## The task
What you return should be exactly the lines from the one containing "C14: 470pF (GND, MID) -> 33nF (GND, MID)" down to the final line of the listing, with nothing else.

## Entries supplied

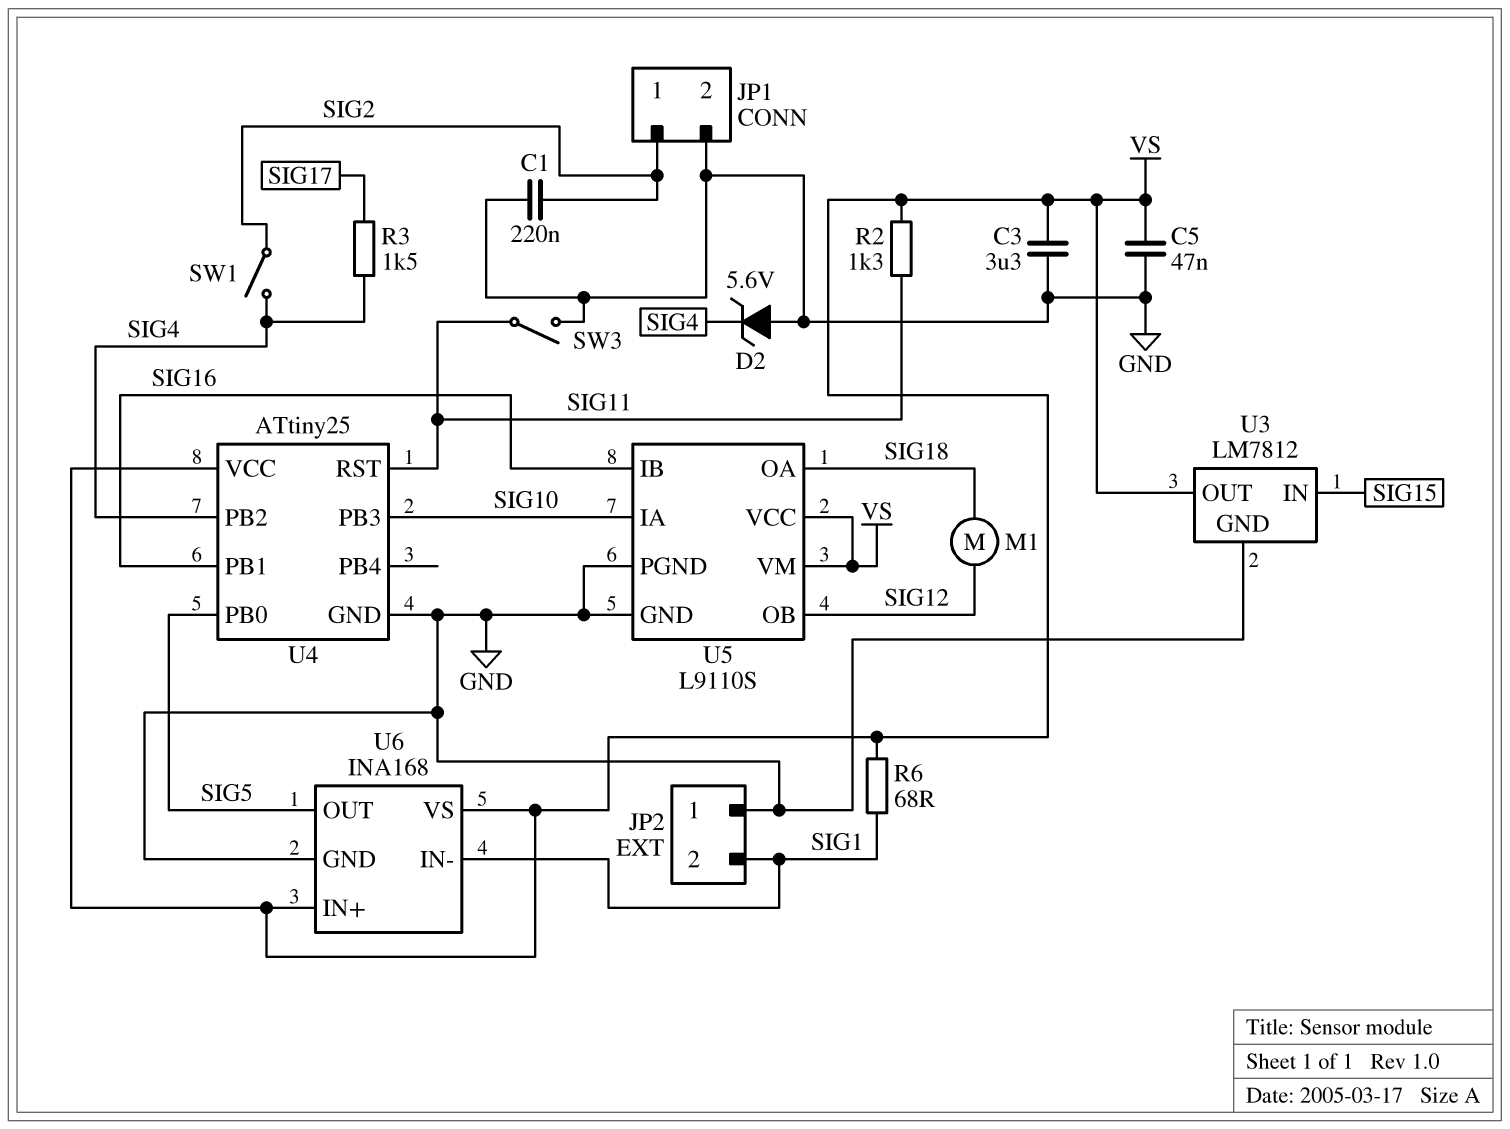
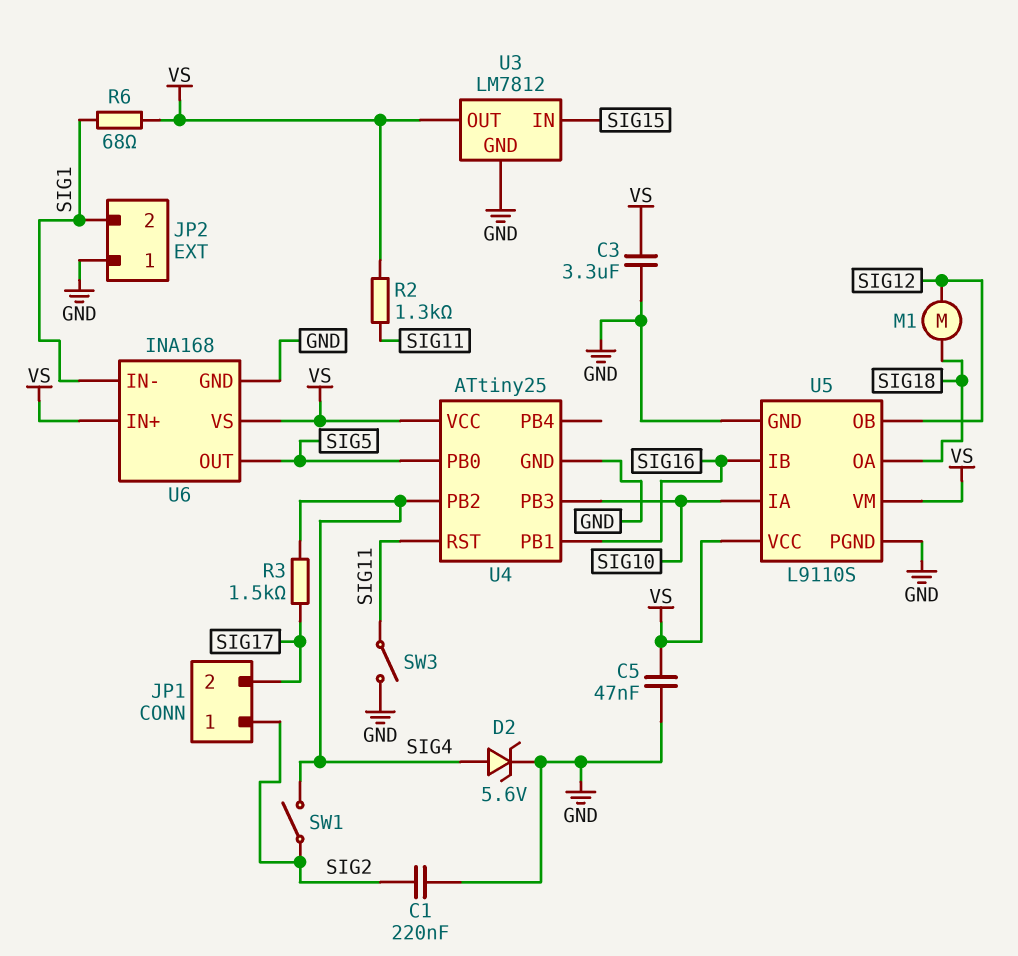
D2: zener 5.6V (A GND, K SIG4) -> zener 5.6V (A SIG4, K GND)
JP1 pin 2: GND -> SIG17

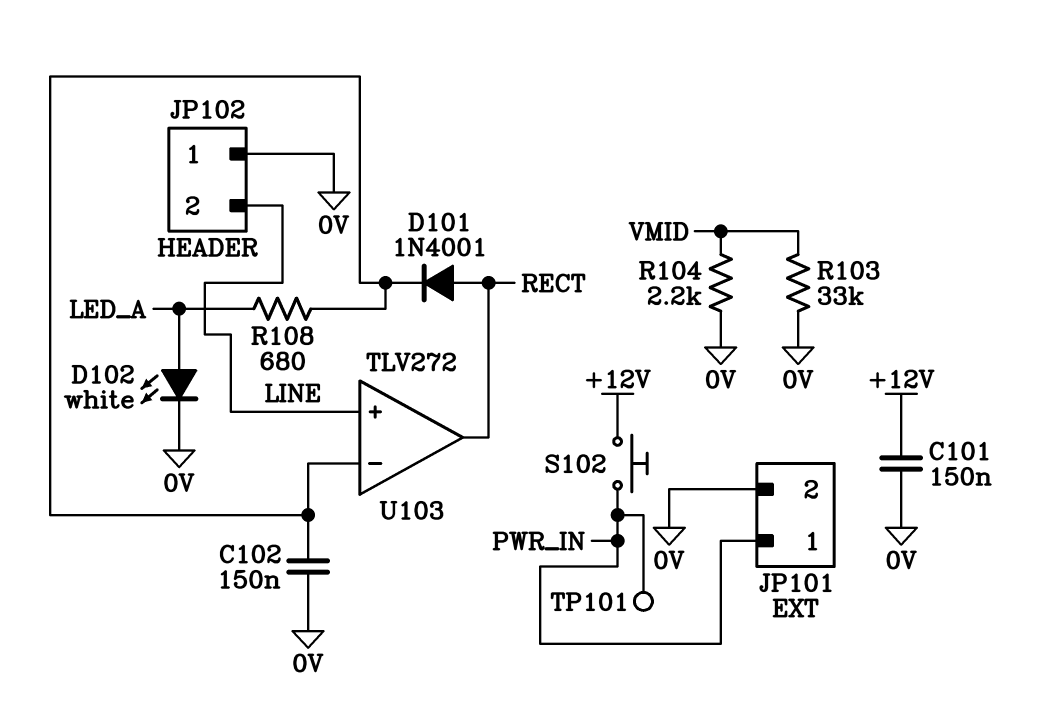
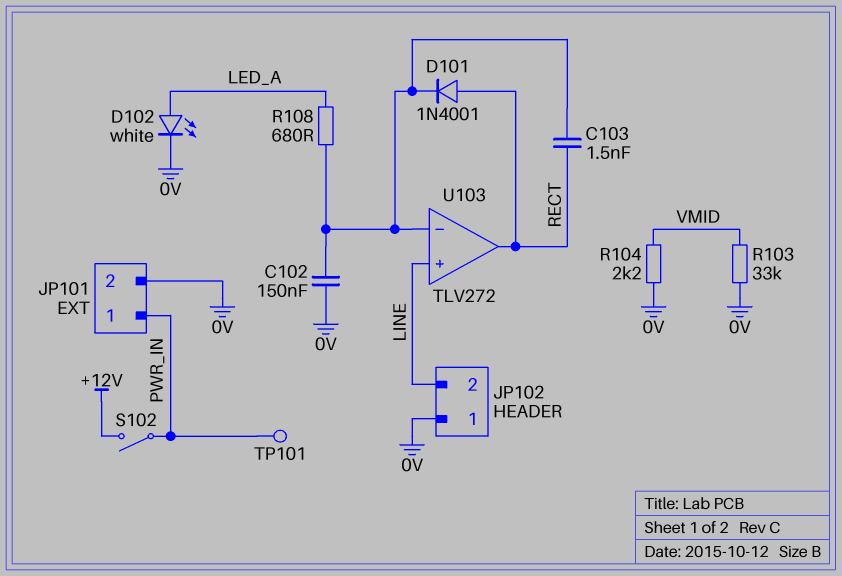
C101: 150nF (+12V, 0V) -> none
C103: none -> 1.5nF (RECT, U103/in-)
S102: button (+12V, PWR_IN) -> switch (+12V, PWR_IN)

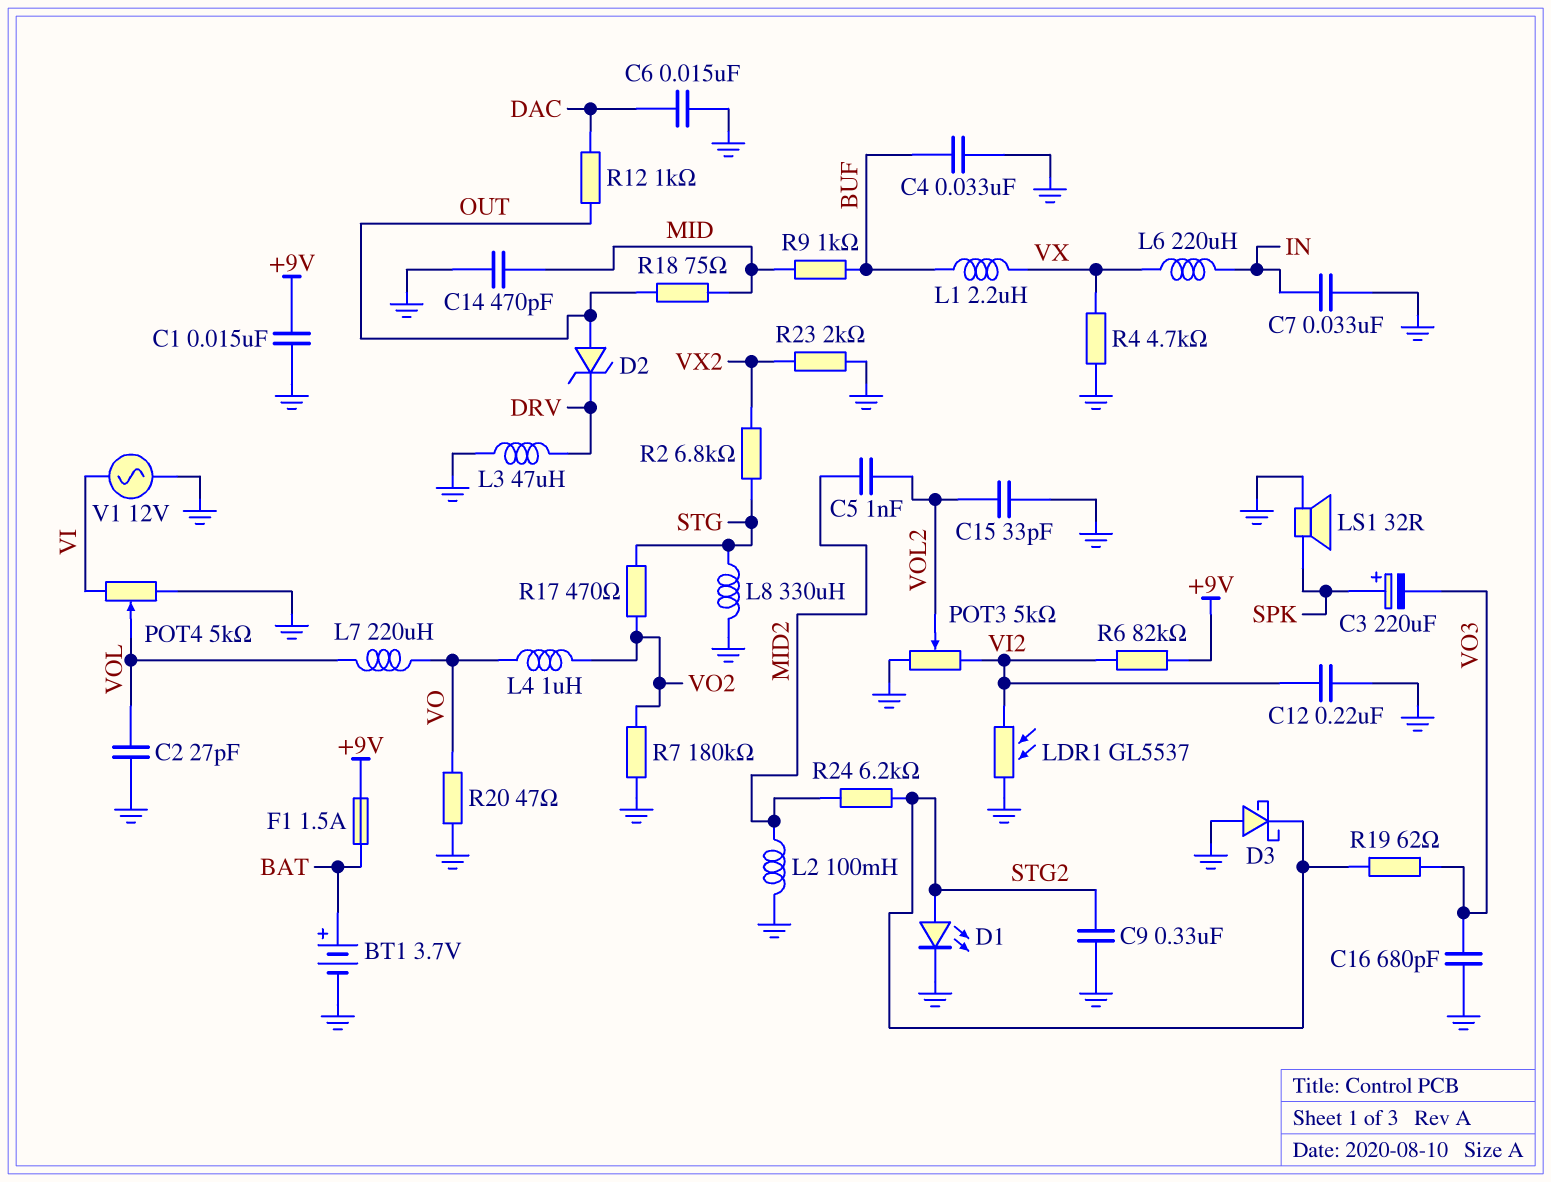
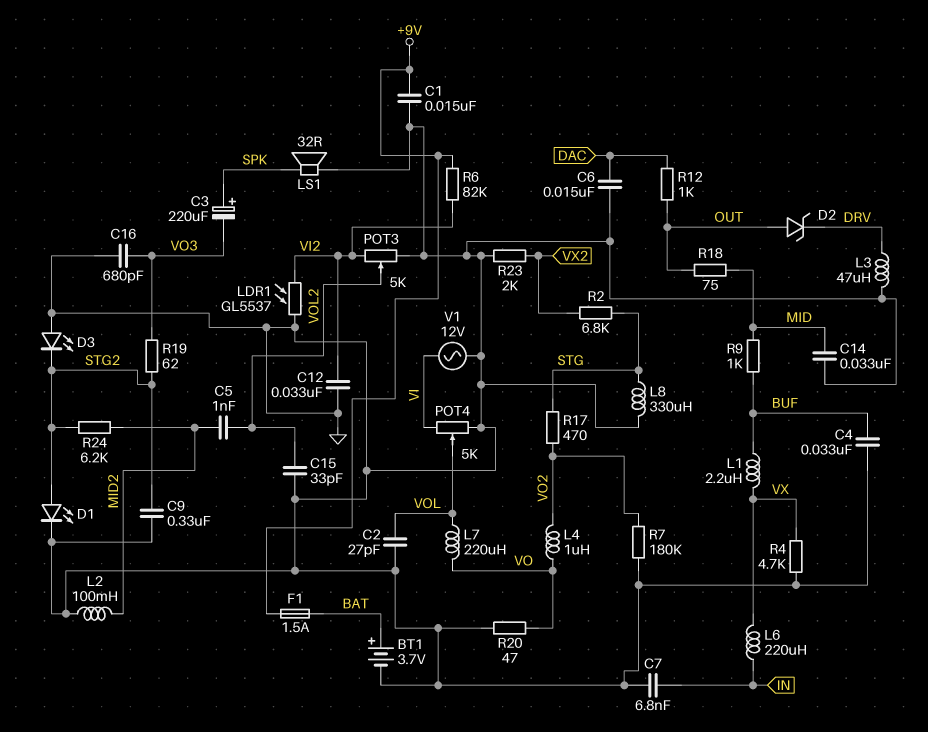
C7: 33nF (GND, IN) -> 6.8nF (GND, IN)
C12: 220nF (GND, VI2) -> 33nF (GND, VI2)
C14: 470pF (GND, MID) -> 33nF (GND, MID)
D3: schottky (A GND, K STG2) -> LED (A GND, K STG2)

## Exercise output
C14: 470pF (GND, MID) -> 33nF (GND, MID)
D3: schottky (A GND, K STG2) -> LED (A GND, K STG2)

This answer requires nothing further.